» Material supplied:
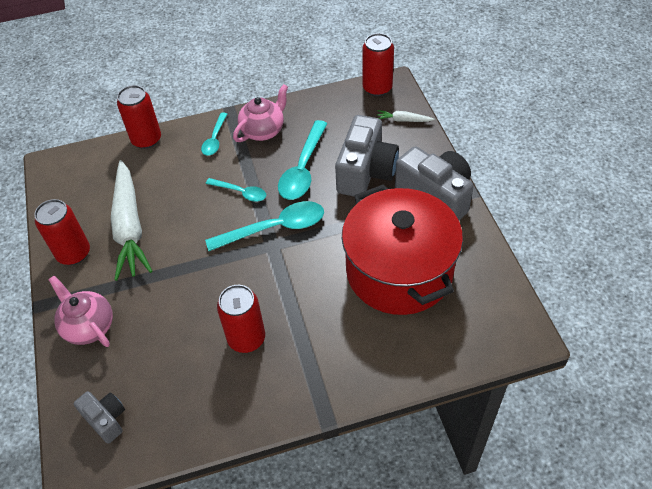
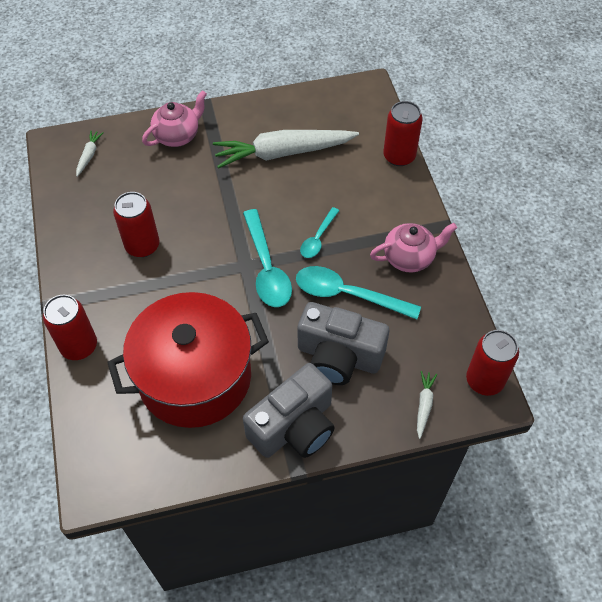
camera: 90 degrees right, 5 degrees up
(73, 253) = (257, 117): red can -> red can (79, 346)
(106, 419) = (89, 155): grey camera -> white carrot
(215, 139) = (397, 214): turquoise spoon -> none
(263, 130) = (409, 257): pink teapot -> pink teapot turned 60 degrees counterclockwise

» Exercise details: Output exactly, and only, the lines running from the one that contains "(73, 253) = (257, 117): red" through the last line of the entries above.

» Expected answer:
(73, 253) = (257, 117): red can -> red can (79, 346)
(106, 419) = (89, 155): grey camera -> white carrot
(215, 139) = (397, 214): turquoise spoon -> none
(263, 130) = (409, 257): pink teapot -> pink teapot turned 60 degrees counterclockwise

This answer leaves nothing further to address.